** Exercise material **

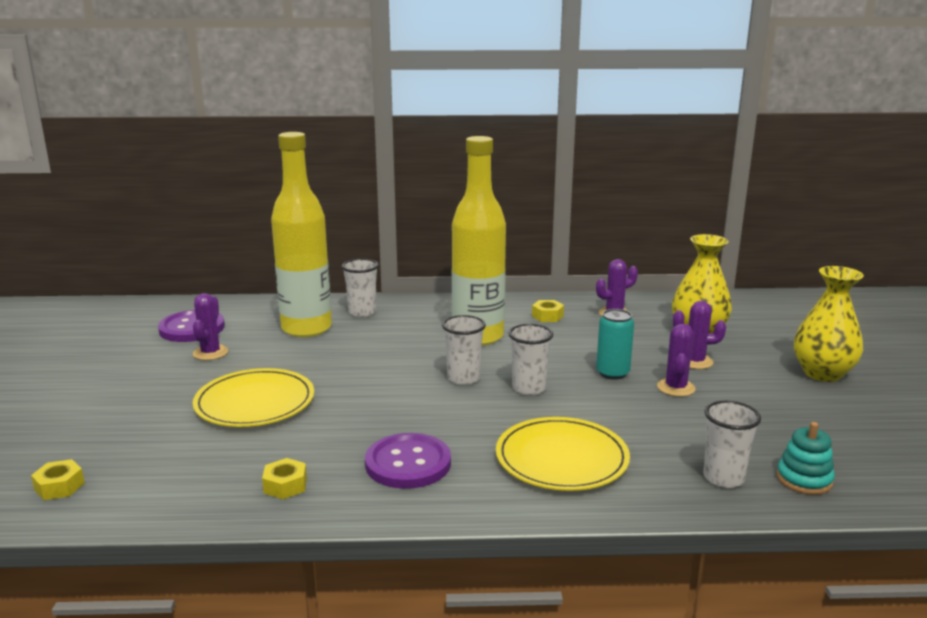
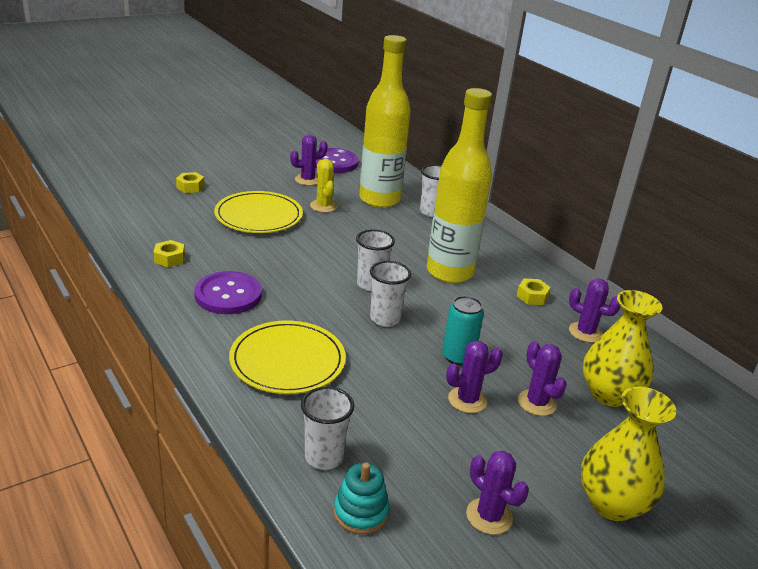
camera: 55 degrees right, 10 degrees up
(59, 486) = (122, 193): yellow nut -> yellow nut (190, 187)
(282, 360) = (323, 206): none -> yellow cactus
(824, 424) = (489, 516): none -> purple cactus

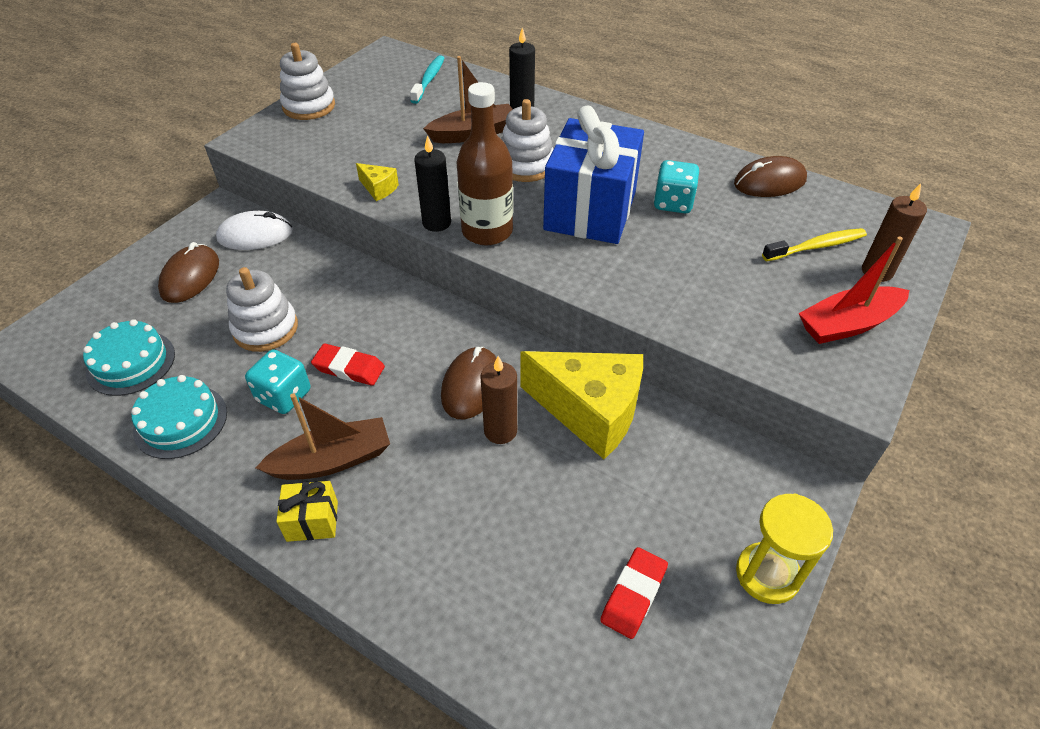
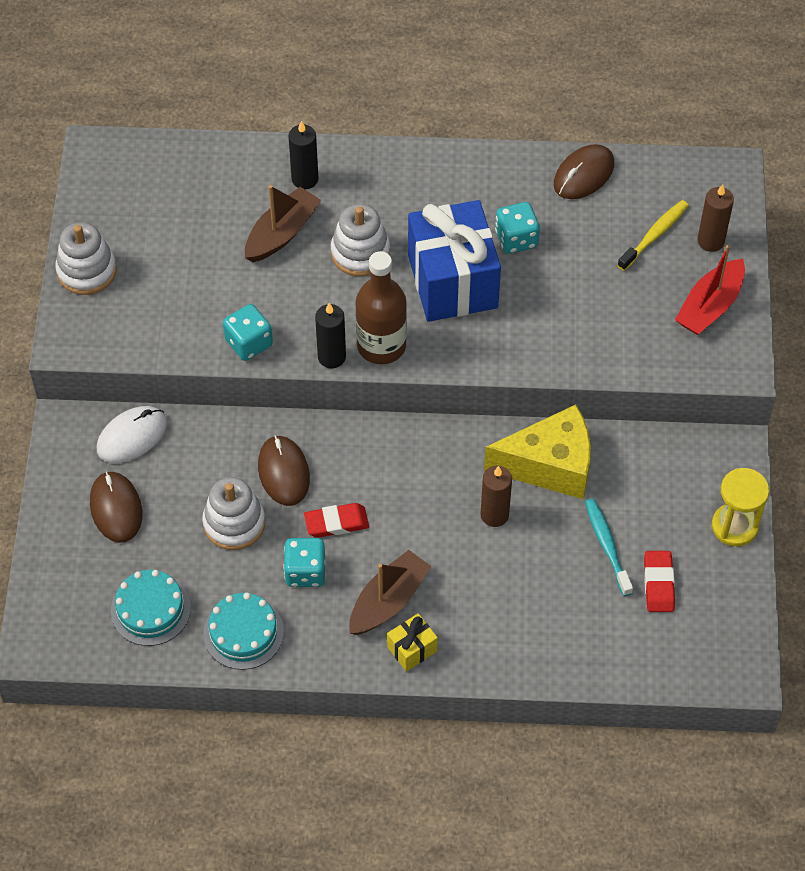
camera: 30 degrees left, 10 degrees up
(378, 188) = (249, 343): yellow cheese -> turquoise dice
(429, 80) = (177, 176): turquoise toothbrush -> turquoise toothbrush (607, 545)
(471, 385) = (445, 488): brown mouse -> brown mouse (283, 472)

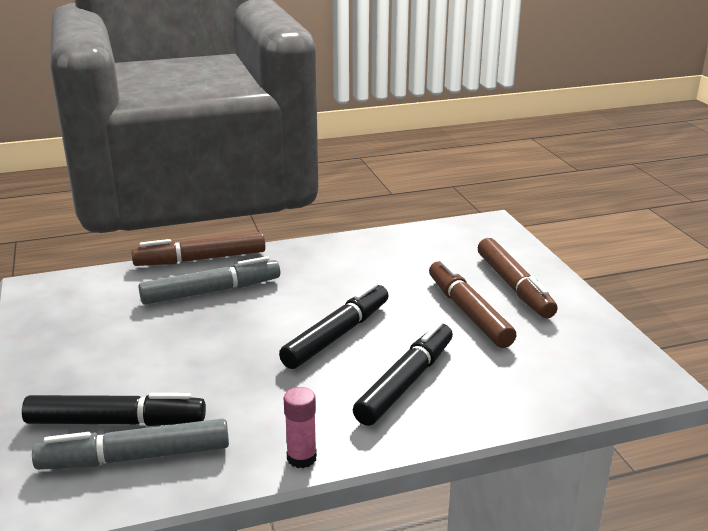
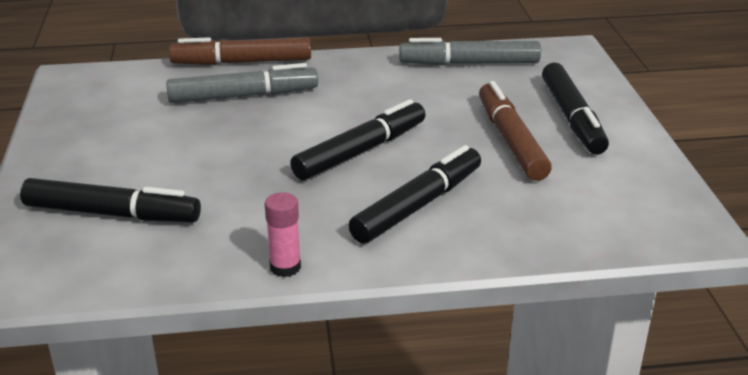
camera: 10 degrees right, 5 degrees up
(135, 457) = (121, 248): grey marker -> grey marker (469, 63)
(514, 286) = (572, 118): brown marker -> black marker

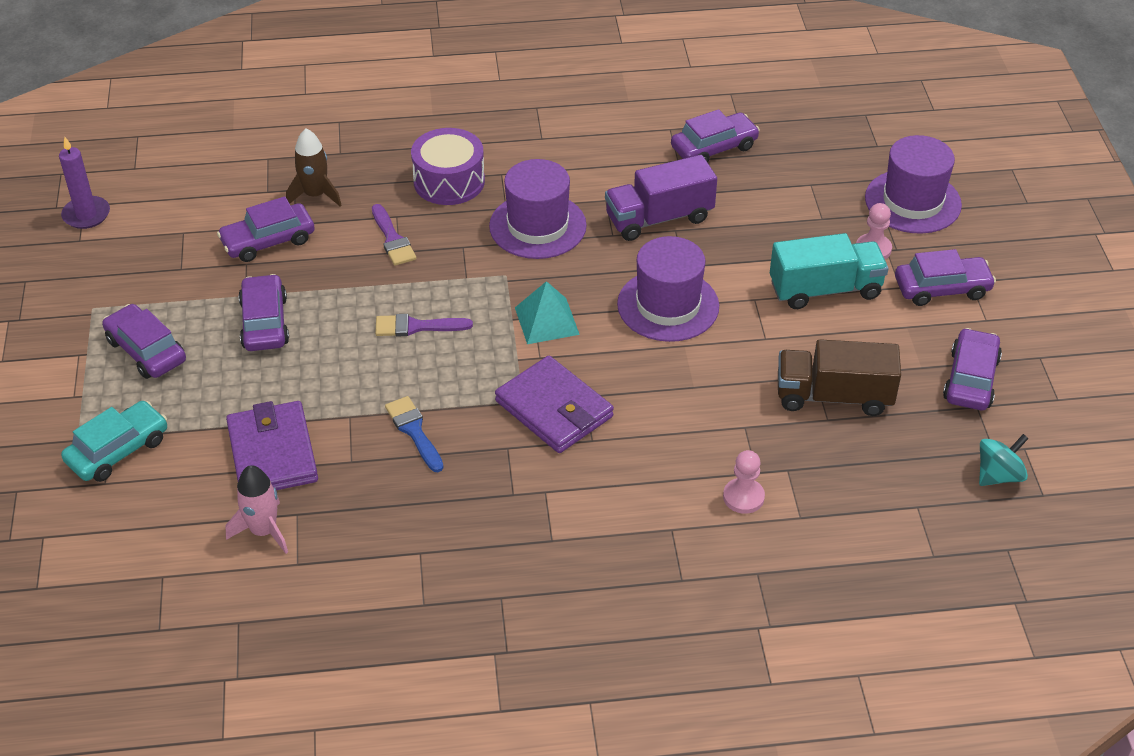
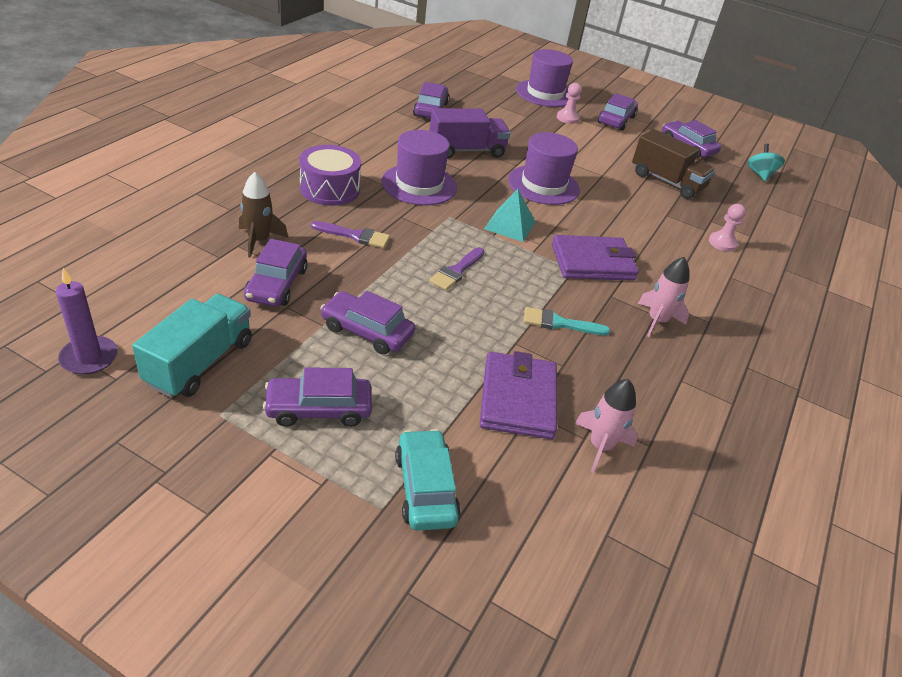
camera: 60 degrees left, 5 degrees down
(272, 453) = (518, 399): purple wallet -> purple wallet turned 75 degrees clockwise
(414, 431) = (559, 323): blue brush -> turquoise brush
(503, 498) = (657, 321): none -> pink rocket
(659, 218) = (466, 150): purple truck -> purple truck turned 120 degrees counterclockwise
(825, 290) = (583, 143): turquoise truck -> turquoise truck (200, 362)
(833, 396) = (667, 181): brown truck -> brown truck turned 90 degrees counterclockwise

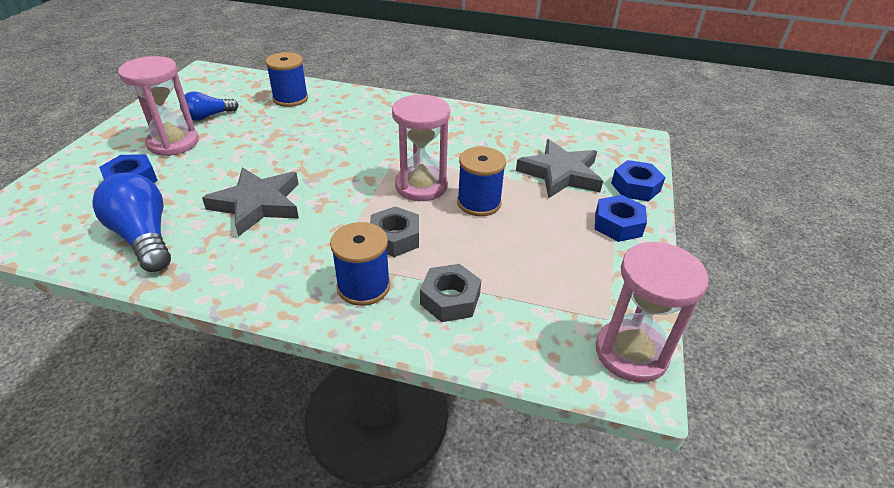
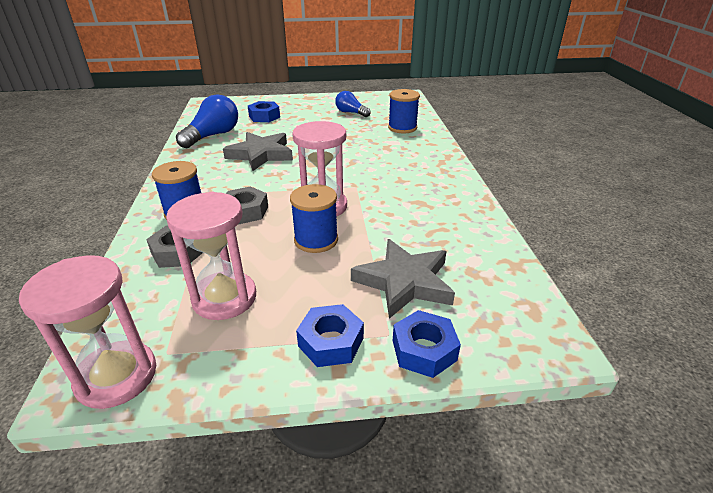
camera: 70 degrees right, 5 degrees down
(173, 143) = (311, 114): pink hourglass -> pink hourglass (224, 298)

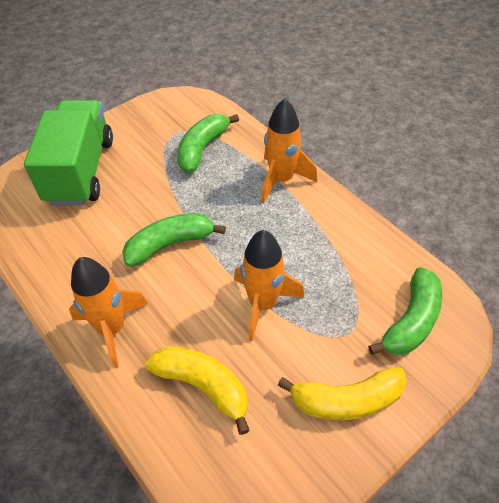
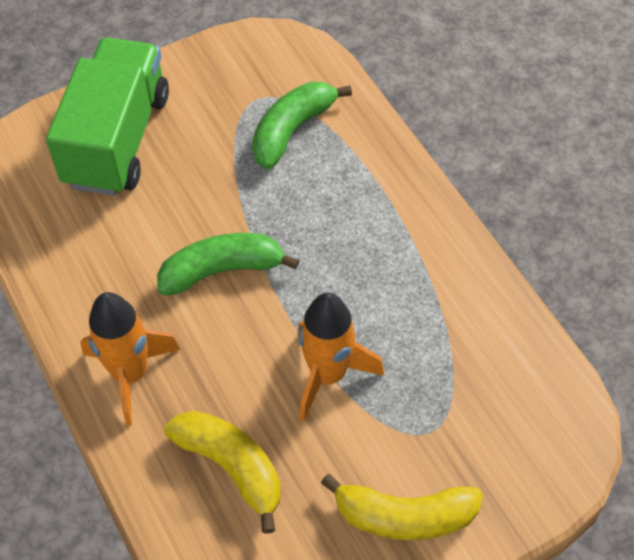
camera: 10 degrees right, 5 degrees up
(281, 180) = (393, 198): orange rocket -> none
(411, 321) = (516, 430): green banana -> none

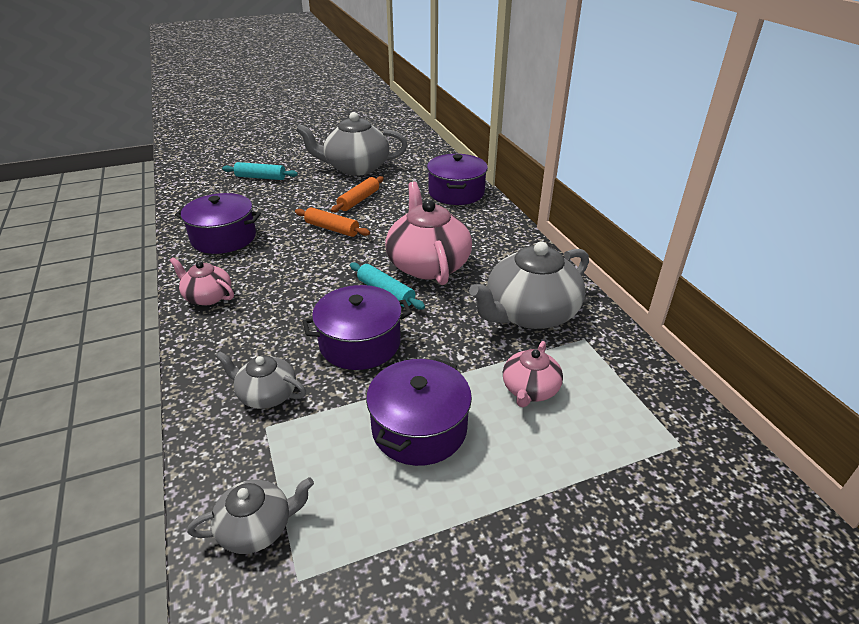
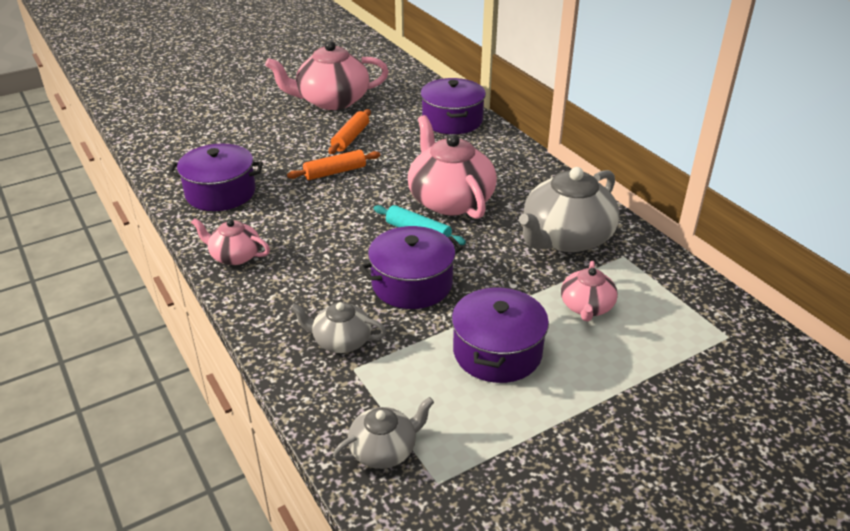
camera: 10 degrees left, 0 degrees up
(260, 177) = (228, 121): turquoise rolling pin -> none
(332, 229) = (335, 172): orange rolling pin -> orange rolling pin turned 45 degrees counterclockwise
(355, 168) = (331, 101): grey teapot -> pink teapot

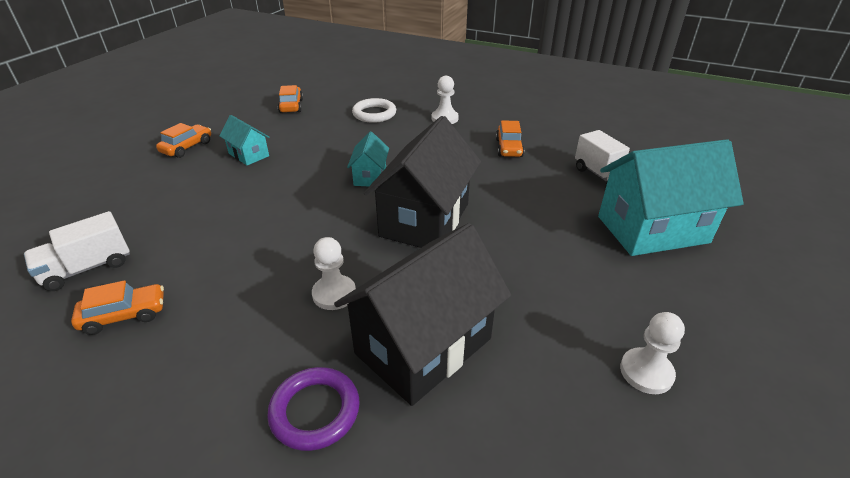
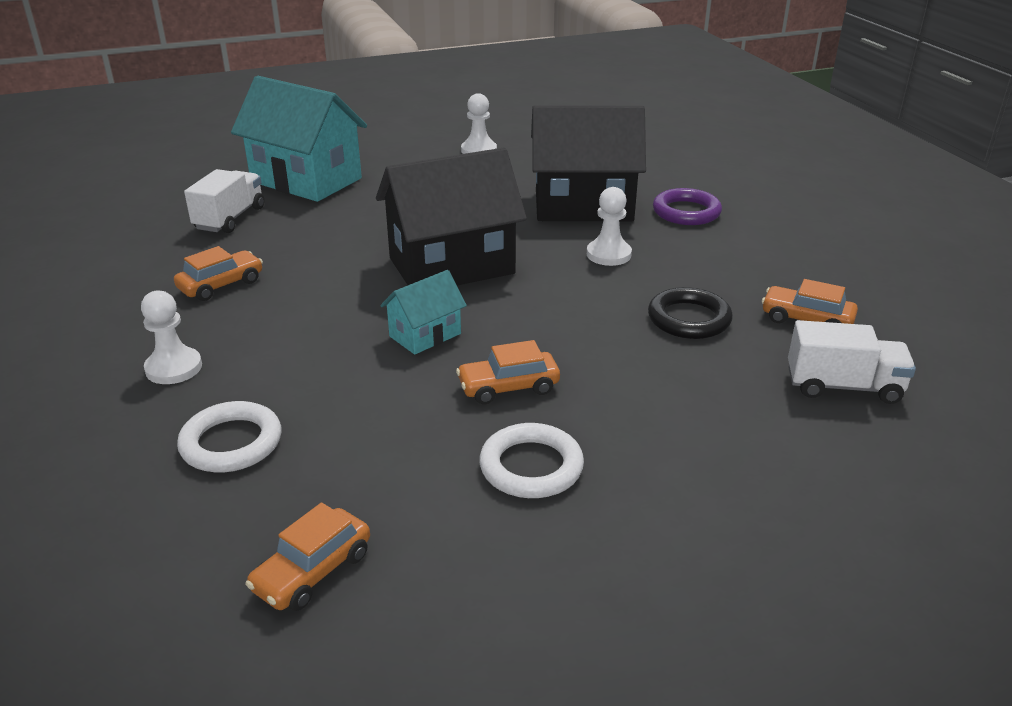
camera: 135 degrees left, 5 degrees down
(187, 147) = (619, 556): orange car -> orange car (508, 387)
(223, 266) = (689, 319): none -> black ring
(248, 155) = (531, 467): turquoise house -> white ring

** Exercise **
Please transcribe exactly the part of the records that opens with the line containing "(429, 80) = (177, 176): turquoise" and closes with the line containing "(514, 286) = (572, 118): brown", both ends included, and leave out the pictures.

** Your solution **
(429, 80) = (177, 176): turquoise toothbrush -> turquoise toothbrush (607, 545)
(471, 385) = (445, 488): brown mouse -> brown mouse (283, 472)

camera: 10 degrees right, 5 degrees up
(135, 457) = (121, 248): grey marker -> grey marker (469, 63)
(514, 286) = (572, 118): brown marker -> black marker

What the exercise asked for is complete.